• The records
= Beginning of Section =
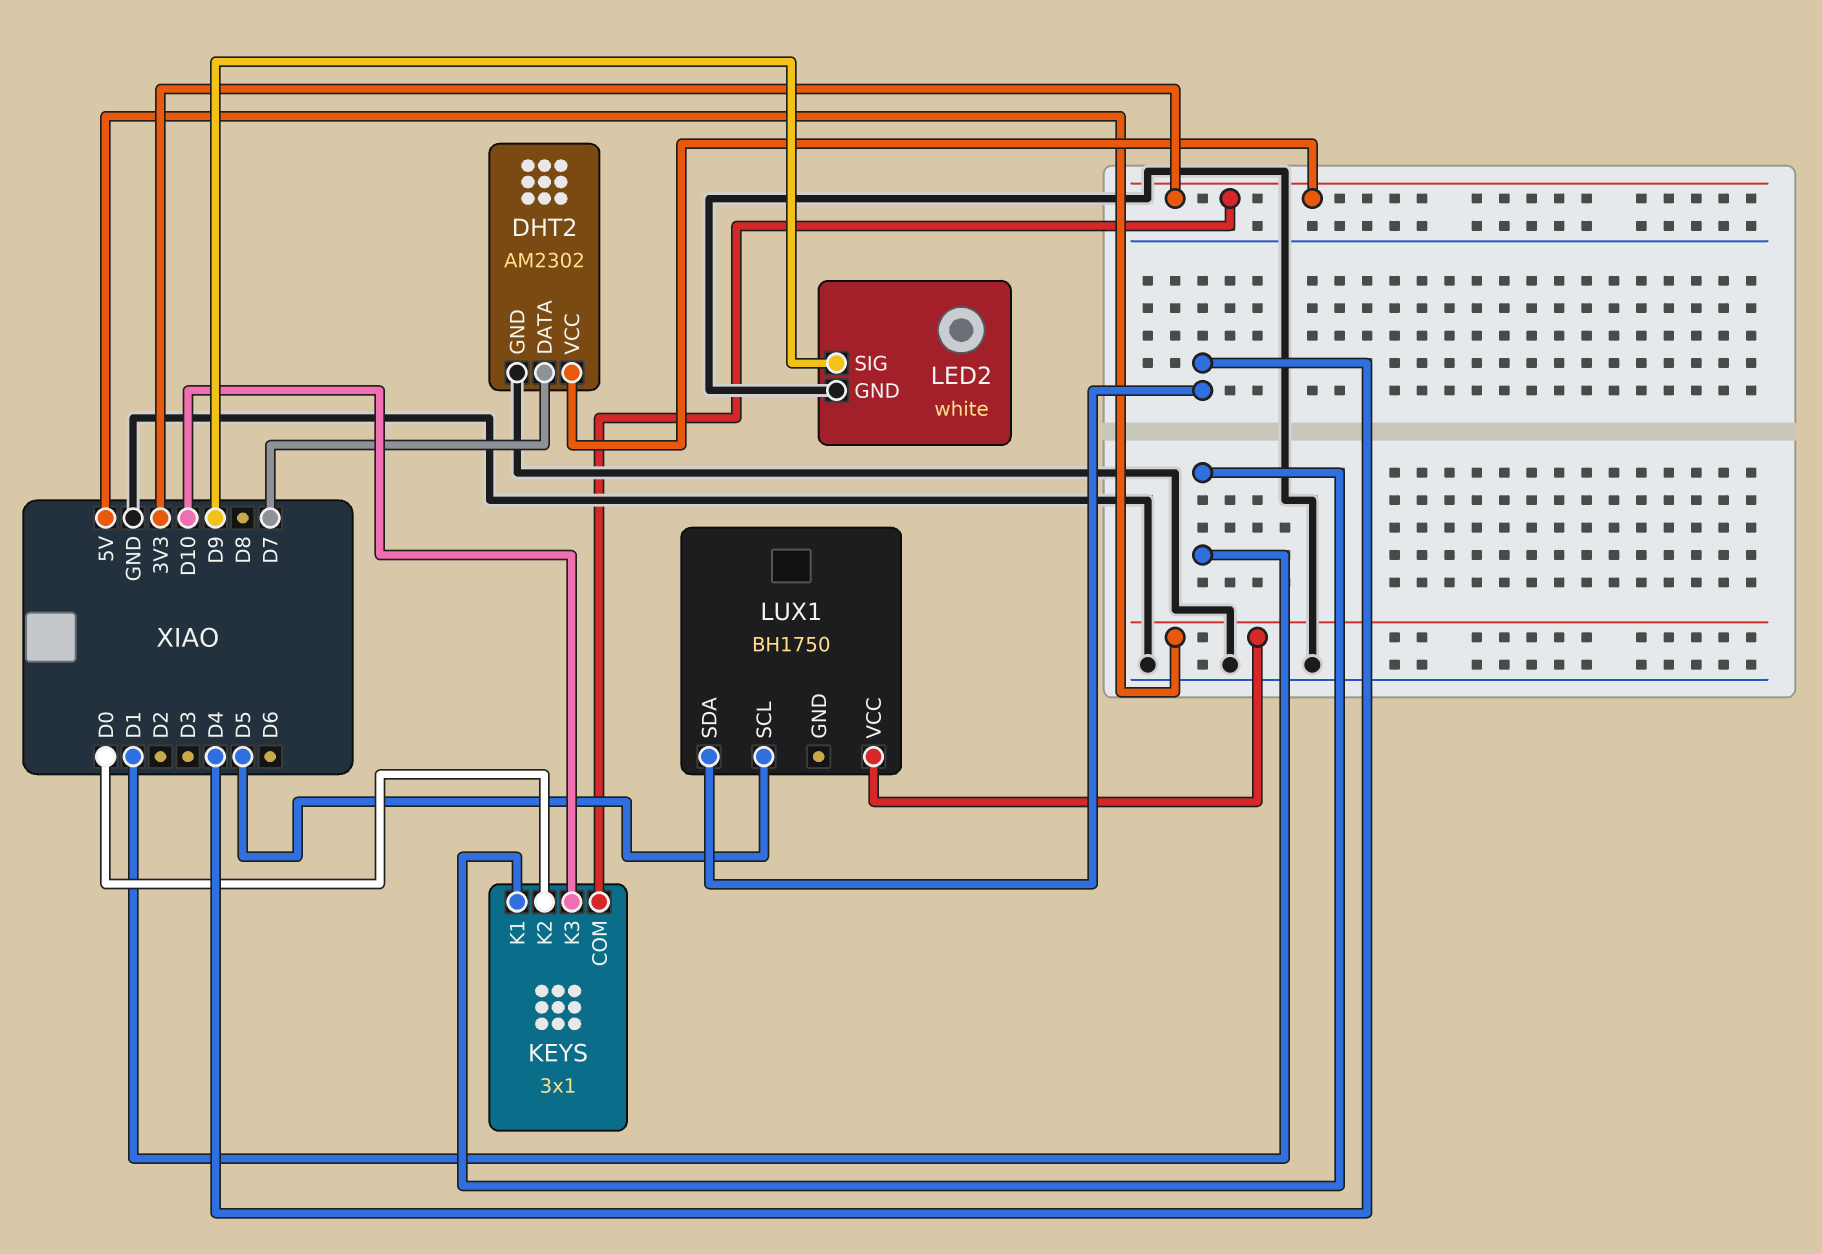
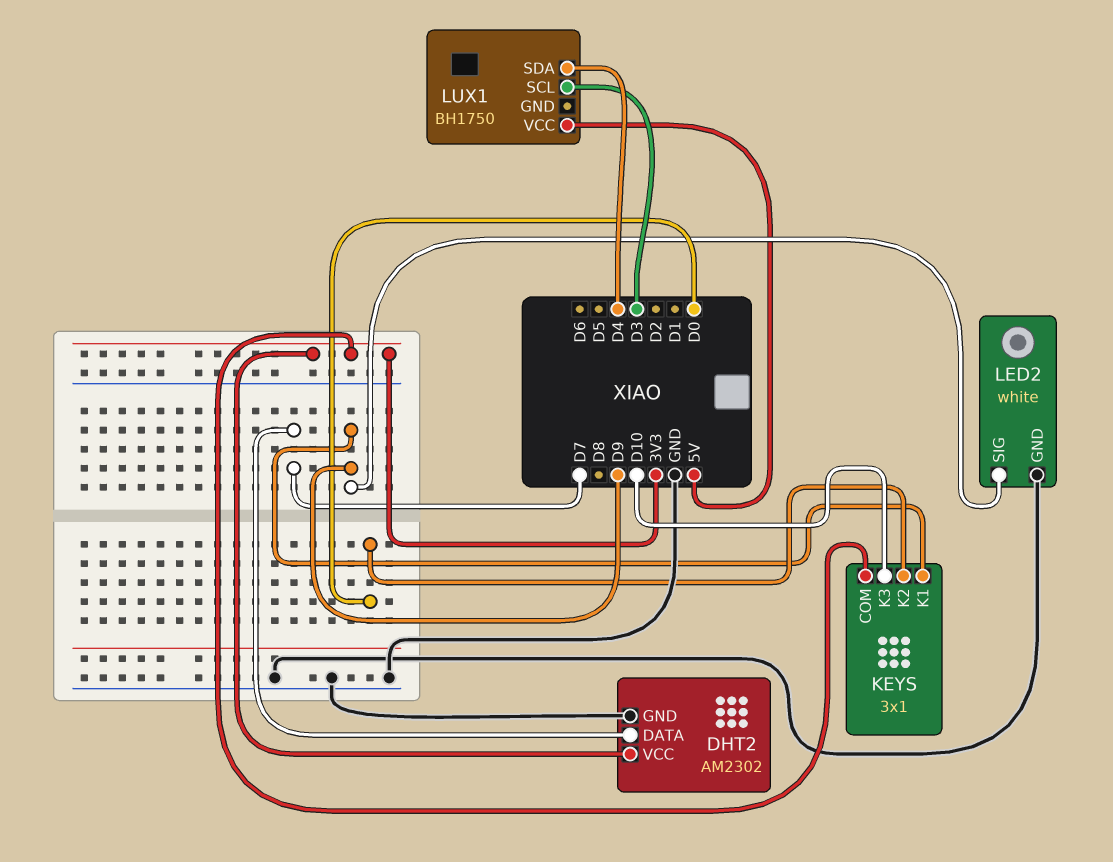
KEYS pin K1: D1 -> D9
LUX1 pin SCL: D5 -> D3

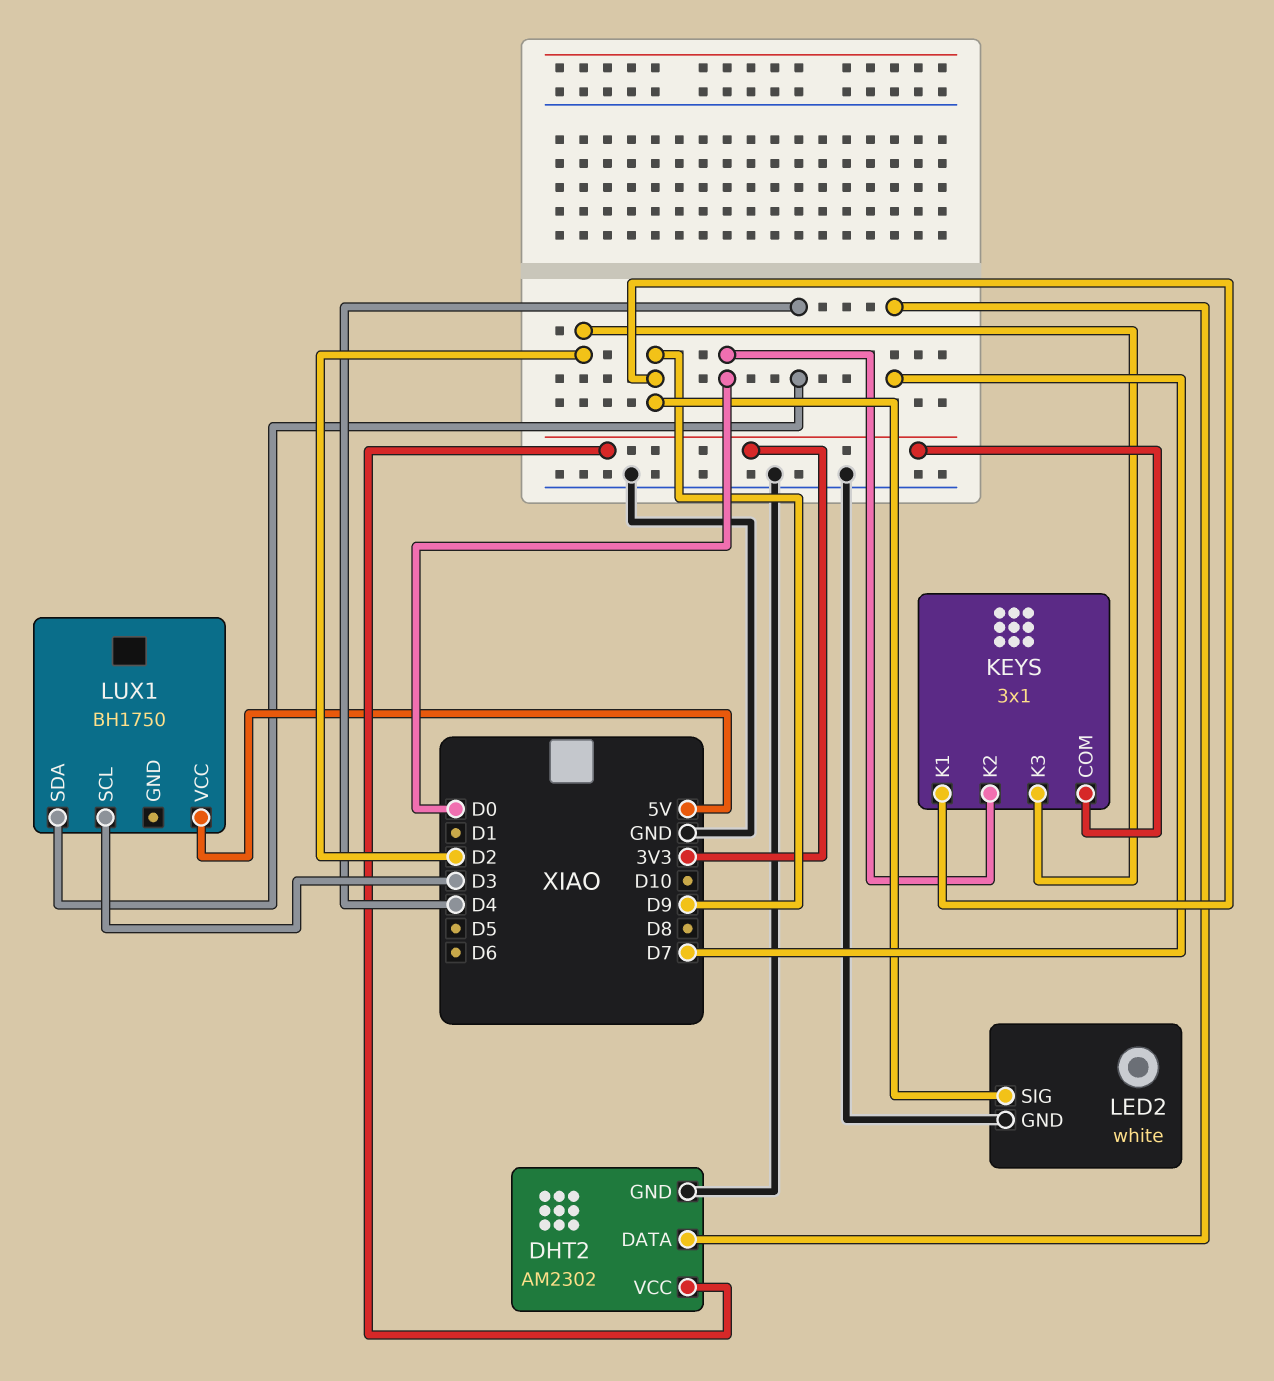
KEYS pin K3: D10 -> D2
= End of Section =
= Beginning of Section =
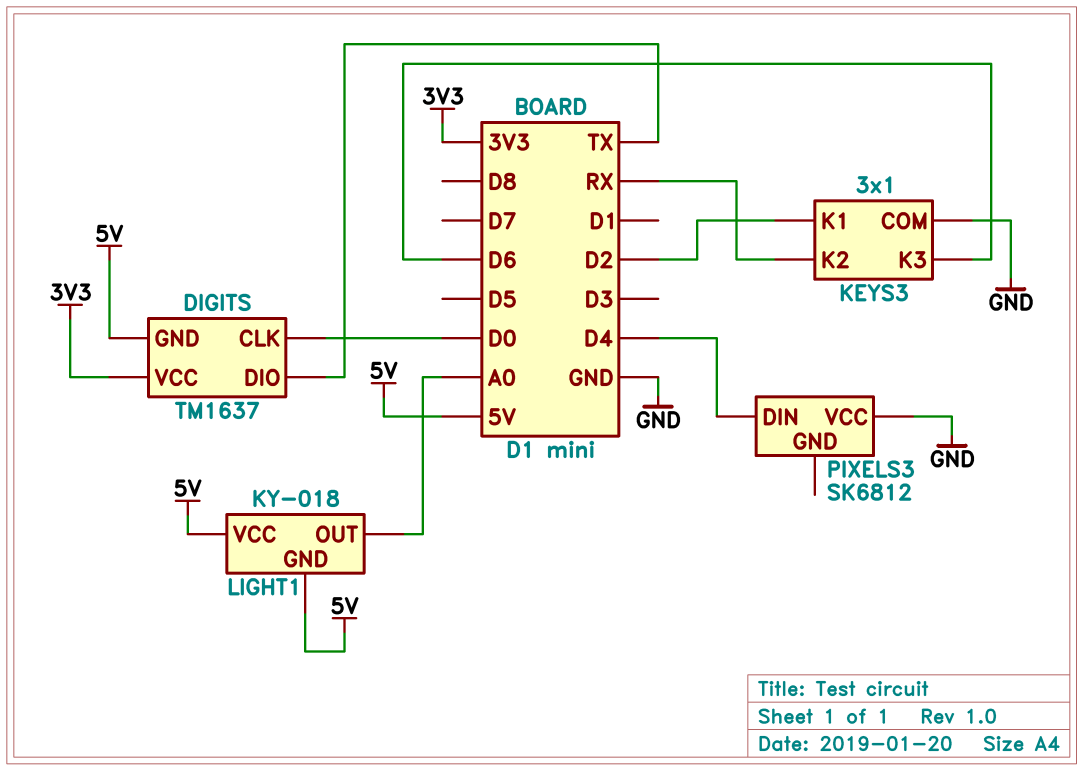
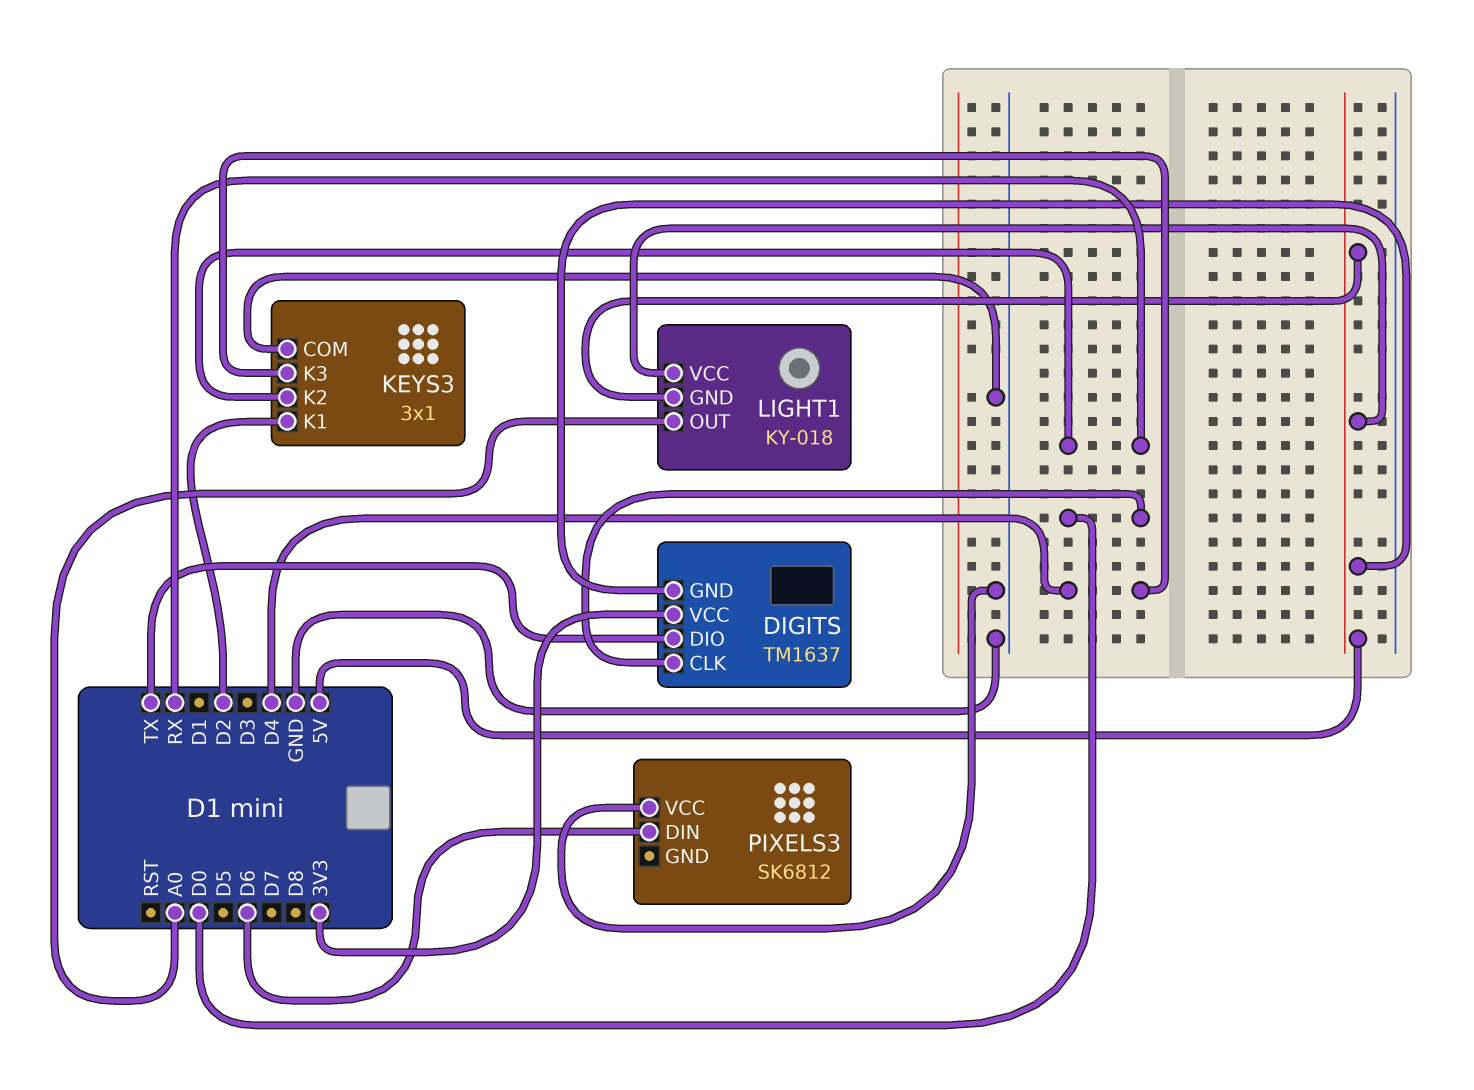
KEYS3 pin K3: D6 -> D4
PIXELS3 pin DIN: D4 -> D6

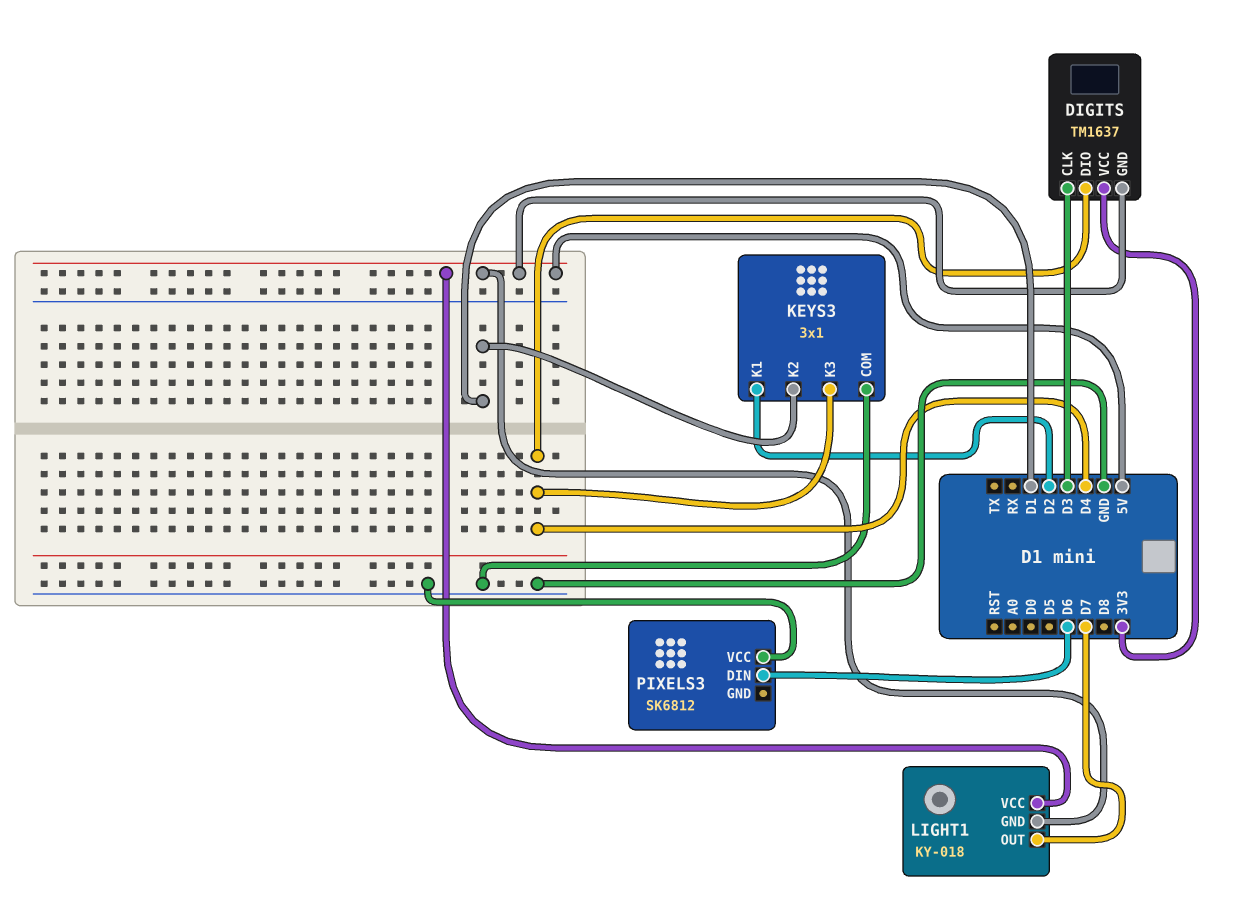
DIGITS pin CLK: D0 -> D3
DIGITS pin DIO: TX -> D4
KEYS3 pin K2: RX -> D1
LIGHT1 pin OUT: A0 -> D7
= End of Section =
Your reply should consist solely of the lines above from the line containing "PIXELS3 pin DIN: D4 -> D6" up to and including the line containing "LIGHT1 pin OUT: A0 -> D7", reproduced exactly, minus the pictures.

PIXELS3 pin DIN: D4 -> D6

DIGITS pin CLK: D0 -> D3
DIGITS pin DIO: TX -> D4
KEYS3 pin K2: RX -> D1
LIGHT1 pin OUT: A0 -> D7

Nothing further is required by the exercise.